>>>

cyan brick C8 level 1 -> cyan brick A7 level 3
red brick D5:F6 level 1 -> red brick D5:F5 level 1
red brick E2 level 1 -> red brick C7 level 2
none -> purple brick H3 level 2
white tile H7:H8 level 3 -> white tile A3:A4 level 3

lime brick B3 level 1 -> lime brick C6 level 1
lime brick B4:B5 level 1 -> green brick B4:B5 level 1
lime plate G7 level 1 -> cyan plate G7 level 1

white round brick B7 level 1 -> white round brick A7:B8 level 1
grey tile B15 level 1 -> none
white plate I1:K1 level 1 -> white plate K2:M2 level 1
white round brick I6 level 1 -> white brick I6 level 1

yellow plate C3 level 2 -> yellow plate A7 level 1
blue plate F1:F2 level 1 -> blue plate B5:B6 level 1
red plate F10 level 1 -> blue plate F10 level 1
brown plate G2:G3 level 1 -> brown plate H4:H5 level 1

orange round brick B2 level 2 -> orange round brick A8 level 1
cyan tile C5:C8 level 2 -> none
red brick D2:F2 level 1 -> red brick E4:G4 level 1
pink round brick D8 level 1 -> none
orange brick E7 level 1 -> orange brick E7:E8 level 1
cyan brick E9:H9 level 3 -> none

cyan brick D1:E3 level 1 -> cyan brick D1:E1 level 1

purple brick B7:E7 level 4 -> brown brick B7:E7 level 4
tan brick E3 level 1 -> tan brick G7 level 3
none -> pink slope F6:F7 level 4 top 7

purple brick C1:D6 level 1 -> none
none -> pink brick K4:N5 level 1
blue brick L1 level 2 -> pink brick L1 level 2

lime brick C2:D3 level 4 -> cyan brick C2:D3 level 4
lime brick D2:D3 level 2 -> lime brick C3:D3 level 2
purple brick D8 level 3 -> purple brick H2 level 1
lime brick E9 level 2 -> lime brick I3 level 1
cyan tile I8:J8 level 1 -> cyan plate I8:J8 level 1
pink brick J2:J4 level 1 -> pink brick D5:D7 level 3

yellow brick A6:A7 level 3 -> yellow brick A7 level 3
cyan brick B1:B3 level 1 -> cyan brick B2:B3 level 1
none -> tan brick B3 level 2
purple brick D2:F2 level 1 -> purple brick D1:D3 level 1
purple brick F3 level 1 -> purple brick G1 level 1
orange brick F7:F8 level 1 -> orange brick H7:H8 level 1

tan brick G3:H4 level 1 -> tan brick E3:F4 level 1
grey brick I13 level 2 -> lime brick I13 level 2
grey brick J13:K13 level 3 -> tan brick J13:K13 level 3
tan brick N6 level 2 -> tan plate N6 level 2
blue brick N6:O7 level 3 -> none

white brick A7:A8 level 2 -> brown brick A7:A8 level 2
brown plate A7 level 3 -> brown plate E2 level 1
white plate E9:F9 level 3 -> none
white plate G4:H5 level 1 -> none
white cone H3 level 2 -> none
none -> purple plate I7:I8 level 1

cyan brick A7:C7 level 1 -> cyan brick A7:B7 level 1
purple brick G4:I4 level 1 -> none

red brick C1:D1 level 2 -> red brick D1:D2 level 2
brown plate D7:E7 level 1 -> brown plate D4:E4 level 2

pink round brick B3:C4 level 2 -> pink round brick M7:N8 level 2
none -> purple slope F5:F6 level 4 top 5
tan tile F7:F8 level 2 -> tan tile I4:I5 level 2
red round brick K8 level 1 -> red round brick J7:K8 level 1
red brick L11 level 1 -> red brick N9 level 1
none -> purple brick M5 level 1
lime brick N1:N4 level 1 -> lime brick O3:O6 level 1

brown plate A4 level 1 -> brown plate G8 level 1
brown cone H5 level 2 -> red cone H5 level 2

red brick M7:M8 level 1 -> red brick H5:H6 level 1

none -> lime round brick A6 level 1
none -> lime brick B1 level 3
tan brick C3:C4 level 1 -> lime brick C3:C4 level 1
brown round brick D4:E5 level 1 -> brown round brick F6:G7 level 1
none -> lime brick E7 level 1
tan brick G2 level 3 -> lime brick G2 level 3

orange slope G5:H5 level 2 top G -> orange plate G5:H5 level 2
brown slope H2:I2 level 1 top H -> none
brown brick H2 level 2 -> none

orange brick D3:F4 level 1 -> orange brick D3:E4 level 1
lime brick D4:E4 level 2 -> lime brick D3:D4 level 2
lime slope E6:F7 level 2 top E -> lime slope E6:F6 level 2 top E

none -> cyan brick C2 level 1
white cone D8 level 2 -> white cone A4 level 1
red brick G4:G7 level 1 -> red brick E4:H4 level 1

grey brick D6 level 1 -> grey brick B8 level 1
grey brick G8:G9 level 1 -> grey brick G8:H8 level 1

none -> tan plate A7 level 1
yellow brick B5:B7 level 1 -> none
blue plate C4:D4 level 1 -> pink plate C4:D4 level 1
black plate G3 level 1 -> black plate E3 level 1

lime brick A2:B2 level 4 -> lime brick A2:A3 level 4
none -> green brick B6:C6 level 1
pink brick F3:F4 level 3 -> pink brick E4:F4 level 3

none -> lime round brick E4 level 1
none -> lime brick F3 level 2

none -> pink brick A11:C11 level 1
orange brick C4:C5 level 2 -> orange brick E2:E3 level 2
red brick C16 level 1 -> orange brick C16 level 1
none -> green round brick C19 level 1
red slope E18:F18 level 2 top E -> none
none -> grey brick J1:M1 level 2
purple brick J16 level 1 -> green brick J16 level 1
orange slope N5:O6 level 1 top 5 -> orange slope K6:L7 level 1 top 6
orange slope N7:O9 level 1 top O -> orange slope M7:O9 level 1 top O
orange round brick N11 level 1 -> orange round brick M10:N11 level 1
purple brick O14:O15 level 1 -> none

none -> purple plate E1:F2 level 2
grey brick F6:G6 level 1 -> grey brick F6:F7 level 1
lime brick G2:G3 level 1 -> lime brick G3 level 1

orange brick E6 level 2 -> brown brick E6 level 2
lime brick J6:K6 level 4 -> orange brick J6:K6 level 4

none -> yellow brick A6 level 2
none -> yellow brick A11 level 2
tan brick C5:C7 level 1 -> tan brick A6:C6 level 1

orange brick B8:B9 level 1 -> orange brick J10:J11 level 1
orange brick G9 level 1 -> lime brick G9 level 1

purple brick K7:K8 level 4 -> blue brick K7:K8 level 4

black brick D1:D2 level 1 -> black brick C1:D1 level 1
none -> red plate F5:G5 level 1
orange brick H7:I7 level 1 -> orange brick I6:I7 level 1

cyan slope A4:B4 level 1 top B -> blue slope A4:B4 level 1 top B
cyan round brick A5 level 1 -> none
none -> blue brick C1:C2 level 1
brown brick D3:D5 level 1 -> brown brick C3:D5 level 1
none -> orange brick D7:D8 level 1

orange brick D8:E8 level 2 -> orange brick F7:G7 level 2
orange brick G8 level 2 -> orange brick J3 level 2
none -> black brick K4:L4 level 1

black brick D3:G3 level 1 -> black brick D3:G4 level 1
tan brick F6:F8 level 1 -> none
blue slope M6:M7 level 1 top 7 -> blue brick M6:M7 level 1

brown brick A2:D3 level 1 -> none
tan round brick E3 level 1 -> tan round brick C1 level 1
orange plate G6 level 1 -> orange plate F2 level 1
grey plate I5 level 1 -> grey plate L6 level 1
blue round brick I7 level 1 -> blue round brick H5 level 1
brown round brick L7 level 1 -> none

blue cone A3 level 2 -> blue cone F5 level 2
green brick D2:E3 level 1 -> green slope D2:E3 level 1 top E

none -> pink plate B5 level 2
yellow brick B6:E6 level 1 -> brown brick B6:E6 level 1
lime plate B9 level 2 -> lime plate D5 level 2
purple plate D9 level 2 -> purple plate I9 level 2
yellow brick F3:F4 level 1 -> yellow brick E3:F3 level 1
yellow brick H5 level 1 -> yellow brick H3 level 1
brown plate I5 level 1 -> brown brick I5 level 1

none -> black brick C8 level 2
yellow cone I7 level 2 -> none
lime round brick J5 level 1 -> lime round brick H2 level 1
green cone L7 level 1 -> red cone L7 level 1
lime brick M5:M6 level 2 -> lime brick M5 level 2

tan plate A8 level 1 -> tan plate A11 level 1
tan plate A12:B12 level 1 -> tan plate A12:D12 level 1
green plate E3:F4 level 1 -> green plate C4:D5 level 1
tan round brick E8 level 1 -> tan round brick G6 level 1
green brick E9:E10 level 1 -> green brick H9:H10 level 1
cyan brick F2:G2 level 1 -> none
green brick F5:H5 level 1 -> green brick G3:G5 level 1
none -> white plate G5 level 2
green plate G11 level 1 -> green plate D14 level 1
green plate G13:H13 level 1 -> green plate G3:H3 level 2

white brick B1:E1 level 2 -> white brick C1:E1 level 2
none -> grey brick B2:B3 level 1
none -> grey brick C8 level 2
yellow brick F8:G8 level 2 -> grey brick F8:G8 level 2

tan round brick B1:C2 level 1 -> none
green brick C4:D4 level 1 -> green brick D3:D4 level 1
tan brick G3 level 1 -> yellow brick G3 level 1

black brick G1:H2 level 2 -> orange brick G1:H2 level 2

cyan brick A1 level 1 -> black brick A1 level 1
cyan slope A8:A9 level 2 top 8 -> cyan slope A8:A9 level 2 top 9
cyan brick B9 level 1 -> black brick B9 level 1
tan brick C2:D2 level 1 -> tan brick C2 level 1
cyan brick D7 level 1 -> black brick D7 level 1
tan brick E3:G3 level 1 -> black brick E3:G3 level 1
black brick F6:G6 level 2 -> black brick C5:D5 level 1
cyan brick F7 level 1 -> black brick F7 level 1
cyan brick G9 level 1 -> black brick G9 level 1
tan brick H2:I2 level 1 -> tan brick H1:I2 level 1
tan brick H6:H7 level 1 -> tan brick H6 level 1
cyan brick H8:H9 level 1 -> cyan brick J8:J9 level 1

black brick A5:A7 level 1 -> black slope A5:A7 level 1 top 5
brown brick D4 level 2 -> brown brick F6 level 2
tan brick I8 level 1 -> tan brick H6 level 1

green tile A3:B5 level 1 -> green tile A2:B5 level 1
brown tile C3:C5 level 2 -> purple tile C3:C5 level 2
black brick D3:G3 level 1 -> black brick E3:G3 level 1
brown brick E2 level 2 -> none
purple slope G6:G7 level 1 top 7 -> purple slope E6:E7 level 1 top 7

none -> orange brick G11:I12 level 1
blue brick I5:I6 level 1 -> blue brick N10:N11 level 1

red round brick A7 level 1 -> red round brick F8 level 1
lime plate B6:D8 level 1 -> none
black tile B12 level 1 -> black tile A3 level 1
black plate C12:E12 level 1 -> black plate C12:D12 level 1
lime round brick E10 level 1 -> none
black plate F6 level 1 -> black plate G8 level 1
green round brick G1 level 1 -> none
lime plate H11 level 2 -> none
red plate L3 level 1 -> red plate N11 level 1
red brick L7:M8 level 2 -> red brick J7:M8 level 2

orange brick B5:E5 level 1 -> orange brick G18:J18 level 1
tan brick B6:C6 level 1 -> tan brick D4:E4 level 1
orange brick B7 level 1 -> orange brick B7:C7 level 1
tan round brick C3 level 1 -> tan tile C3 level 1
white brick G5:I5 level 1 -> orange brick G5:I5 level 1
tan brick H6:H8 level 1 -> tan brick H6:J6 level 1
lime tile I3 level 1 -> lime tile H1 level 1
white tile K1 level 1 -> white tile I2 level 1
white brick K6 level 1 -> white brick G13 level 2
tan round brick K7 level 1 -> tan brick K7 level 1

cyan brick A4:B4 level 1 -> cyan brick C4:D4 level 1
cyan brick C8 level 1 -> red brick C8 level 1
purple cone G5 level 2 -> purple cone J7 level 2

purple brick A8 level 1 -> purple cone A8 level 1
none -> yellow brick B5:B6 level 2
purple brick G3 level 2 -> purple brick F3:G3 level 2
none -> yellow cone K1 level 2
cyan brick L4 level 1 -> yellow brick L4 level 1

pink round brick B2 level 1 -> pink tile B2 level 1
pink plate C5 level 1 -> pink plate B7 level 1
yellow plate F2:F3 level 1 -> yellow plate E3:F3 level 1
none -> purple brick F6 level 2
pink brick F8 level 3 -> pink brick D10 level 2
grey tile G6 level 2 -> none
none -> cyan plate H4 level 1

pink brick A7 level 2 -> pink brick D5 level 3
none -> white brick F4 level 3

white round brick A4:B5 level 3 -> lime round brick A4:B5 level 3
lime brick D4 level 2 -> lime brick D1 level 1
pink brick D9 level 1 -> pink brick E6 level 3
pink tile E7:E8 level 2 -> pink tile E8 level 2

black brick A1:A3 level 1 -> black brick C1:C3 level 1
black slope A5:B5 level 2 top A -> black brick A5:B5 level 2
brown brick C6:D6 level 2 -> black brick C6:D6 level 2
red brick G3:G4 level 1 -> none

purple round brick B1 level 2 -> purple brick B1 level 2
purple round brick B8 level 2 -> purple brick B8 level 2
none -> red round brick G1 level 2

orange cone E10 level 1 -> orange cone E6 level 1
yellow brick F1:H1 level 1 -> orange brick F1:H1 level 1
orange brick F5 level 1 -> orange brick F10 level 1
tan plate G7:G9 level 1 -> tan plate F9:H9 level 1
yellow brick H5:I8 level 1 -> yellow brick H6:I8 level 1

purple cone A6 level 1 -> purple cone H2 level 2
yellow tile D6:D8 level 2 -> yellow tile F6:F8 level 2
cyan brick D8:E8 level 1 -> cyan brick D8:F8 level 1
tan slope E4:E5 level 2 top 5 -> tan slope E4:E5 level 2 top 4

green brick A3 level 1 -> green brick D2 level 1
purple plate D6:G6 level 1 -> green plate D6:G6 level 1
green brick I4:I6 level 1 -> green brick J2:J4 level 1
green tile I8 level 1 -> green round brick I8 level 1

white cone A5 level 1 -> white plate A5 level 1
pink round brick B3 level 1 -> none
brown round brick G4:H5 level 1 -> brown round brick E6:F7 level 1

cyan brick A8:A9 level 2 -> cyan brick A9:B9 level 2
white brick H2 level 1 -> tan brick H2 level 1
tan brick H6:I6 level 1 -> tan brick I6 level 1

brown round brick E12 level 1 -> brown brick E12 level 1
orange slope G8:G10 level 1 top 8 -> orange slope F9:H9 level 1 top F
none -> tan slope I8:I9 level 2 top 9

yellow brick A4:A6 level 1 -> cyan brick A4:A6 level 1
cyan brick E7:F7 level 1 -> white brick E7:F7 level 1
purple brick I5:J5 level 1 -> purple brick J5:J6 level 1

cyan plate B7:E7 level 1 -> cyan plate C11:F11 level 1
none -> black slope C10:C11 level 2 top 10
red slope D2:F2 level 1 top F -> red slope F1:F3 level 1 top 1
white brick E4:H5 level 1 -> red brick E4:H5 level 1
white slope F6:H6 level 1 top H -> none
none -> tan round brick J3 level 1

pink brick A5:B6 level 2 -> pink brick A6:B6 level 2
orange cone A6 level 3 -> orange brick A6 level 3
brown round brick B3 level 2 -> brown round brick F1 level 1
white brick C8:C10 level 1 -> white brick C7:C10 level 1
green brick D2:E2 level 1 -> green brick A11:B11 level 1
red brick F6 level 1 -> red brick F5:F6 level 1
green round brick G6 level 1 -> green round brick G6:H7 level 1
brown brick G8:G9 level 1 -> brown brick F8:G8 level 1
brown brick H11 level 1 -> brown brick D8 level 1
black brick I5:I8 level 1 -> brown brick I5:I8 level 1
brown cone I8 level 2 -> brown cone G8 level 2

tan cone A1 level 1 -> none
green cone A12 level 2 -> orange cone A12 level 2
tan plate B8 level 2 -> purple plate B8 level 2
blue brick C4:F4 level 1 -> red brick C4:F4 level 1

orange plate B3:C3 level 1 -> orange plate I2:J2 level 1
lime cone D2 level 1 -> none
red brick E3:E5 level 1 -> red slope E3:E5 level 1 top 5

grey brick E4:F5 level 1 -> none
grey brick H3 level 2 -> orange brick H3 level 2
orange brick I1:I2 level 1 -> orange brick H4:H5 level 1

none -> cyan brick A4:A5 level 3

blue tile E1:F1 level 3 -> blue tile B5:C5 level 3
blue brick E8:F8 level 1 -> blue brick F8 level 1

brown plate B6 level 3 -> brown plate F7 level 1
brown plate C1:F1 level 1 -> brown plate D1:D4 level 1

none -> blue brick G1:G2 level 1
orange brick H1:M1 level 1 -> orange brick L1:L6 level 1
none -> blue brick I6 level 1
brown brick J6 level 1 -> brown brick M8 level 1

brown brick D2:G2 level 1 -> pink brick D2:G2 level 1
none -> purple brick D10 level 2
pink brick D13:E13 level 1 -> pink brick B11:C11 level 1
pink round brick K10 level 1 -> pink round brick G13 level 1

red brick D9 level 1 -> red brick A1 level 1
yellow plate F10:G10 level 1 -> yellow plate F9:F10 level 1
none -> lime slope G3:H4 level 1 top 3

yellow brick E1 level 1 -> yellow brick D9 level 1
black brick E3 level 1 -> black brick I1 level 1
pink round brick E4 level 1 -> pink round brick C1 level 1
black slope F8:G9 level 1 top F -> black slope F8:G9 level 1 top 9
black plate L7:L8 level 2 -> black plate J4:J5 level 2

<<<

In the entries above, find the line holding "blue round brick I7" and the line holding "cyan brick B9"; print both of them and every line between, exactly, and nothing else.

Expected answer.
blue round brick I7 level 1 -> blue round brick H5 level 1
brown round brick L7 level 1 -> none

blue cone A3 level 2 -> blue cone F5 level 2
green brick D2:E3 level 1 -> green slope D2:E3 level 1 top E

none -> pink plate B5 level 2
yellow brick B6:E6 level 1 -> brown brick B6:E6 level 1
lime plate B9 level 2 -> lime plate D5 level 2
purple plate D9 level 2 -> purple plate I9 level 2
yellow brick F3:F4 level 1 -> yellow brick E3:F3 level 1
yellow brick H5 level 1 -> yellow brick H3 level 1
brown plate I5 level 1 -> brown brick I5 level 1

none -> black brick C8 level 2
yellow cone I7 level 2 -> none
lime round brick J5 level 1 -> lime round brick H2 level 1
green cone L7 level 1 -> red cone L7 level 1
lime brick M5:M6 level 2 -> lime brick M5 level 2

tan plate A8 level 1 -> tan plate A11 level 1
tan plate A12:B12 level 1 -> tan plate A12:D12 level 1
green plate E3:F4 level 1 -> green plate C4:D5 level 1
tan round brick E8 level 1 -> tan round brick G6 level 1
green brick E9:E10 level 1 -> green brick H9:H10 level 1
cyan brick F2:G2 level 1 -> none
green brick F5:H5 level 1 -> green brick G3:G5 level 1
none -> white plate G5 level 2
green plate G11 level 1 -> green plate D14 level 1
green plate G13:H13 level 1 -> green plate G3:H3 level 2

white brick B1:E1 level 2 -> white brick C1:E1 level 2
none -> grey brick B2:B3 level 1
none -> grey brick C8 level 2
yellow brick F8:G8 level 2 -> grey brick F8:G8 level 2

tan round brick B1:C2 level 1 -> none
green brick C4:D4 level 1 -> green brick D3:D4 level 1
tan brick G3 level 1 -> yellow brick G3 level 1

black brick G1:H2 level 2 -> orange brick G1:H2 level 2

cyan brick A1 level 1 -> black brick A1 level 1
cyan slope A8:A9 level 2 top 8 -> cyan slope A8:A9 level 2 top 9
cyan brick B9 level 1 -> black brick B9 level 1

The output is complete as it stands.